Edit difference data:
- - - - - - -

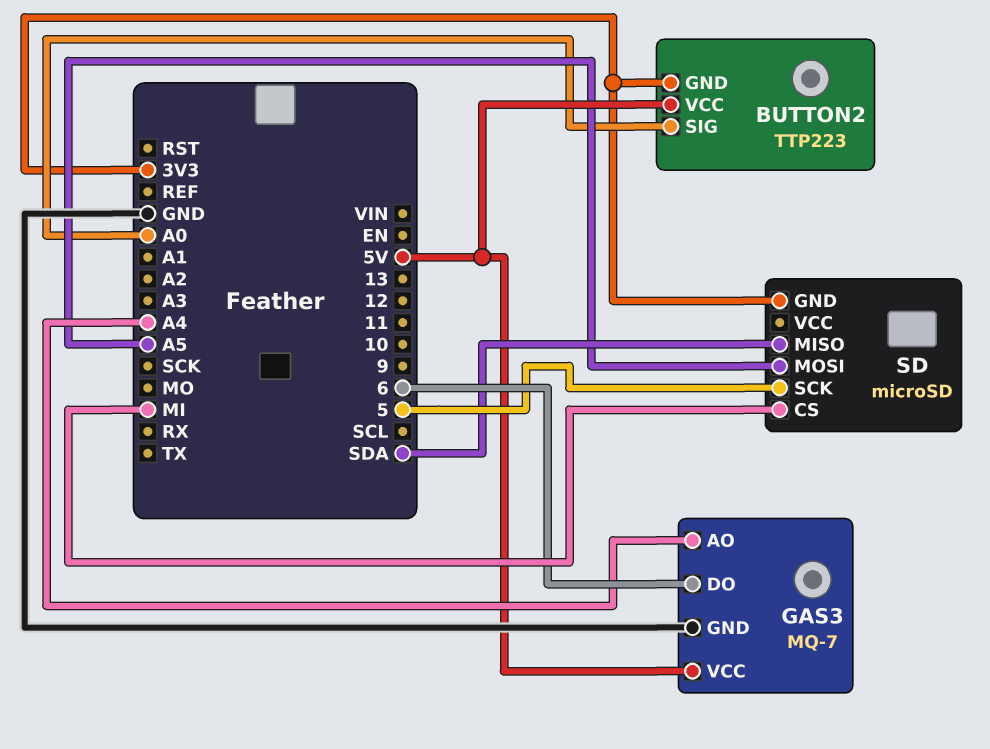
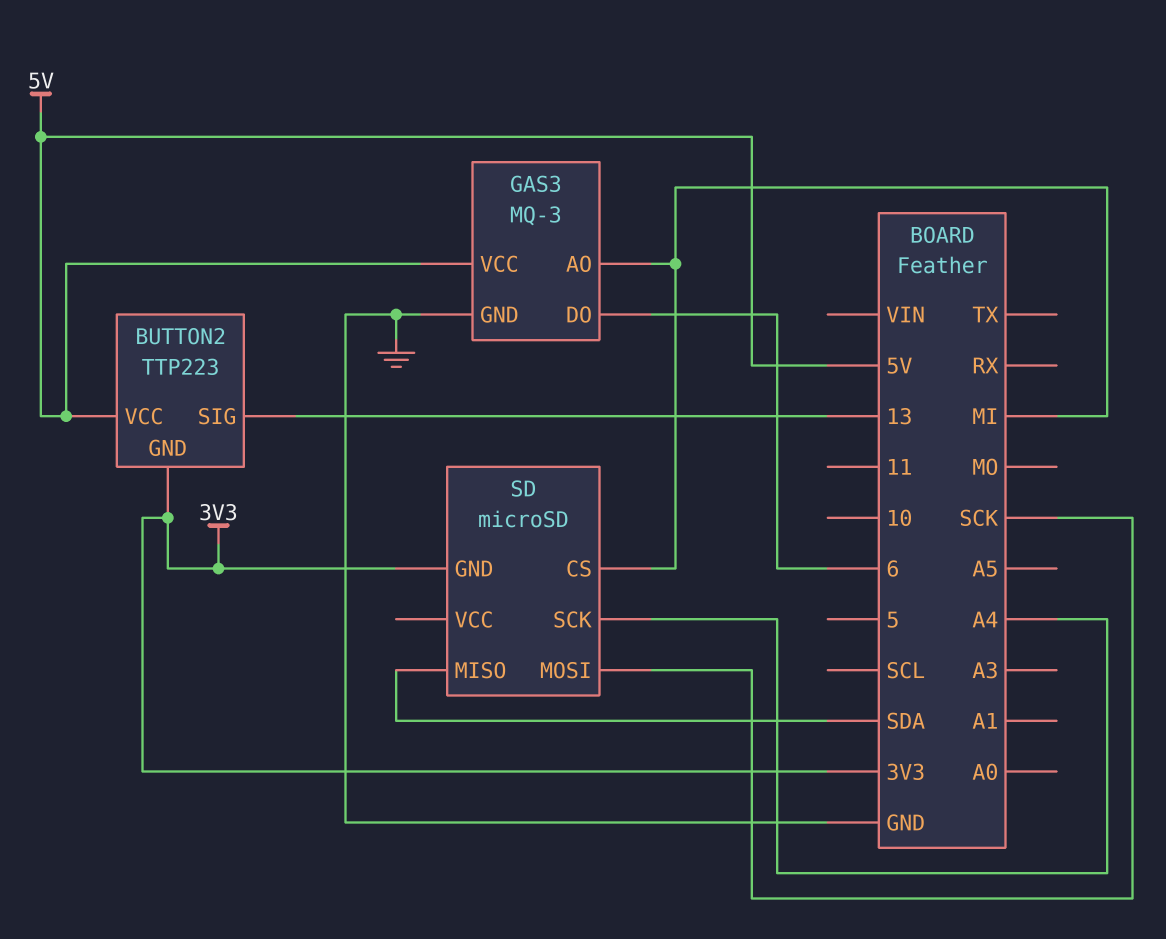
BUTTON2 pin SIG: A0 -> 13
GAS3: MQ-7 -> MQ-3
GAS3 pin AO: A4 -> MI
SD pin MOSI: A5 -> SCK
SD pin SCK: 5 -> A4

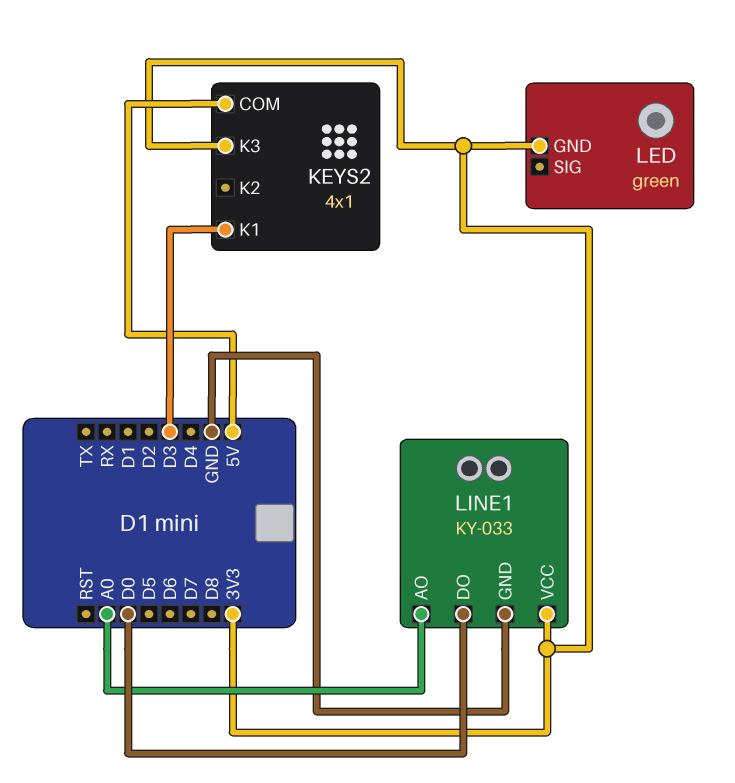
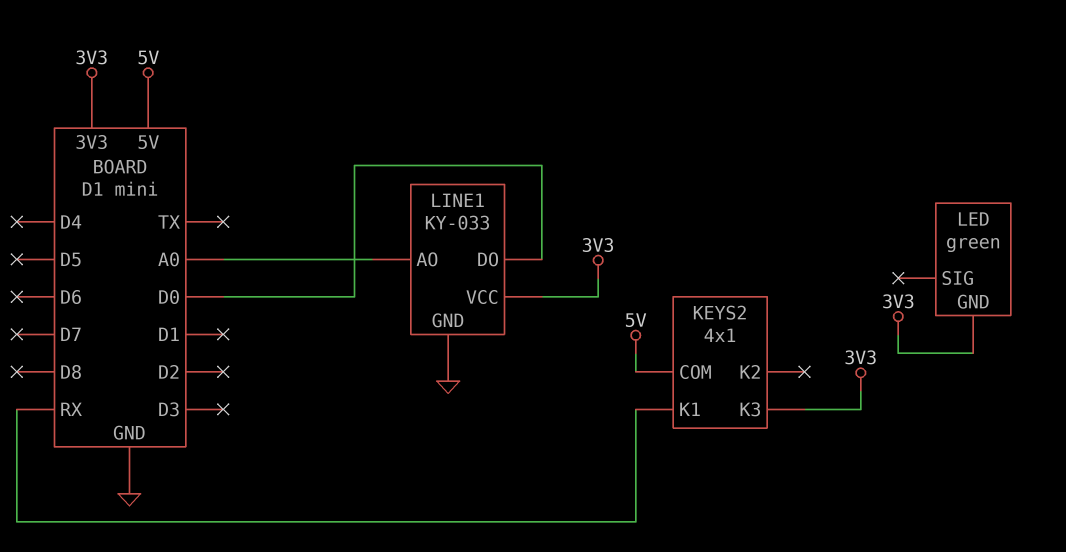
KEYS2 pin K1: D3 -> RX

- - - - - - -

Task description: Quote only the lines that start at the line holding "GAS3 pin AO: A4 -> MI" and end at the last line of the entries, including both of those lines, and omit every picture.

Response area:
GAS3 pin AO: A4 -> MI
SD pin MOSI: A5 -> SCK
SD pin SCK: 5 -> A4

KEYS2 pin K1: D3 -> RX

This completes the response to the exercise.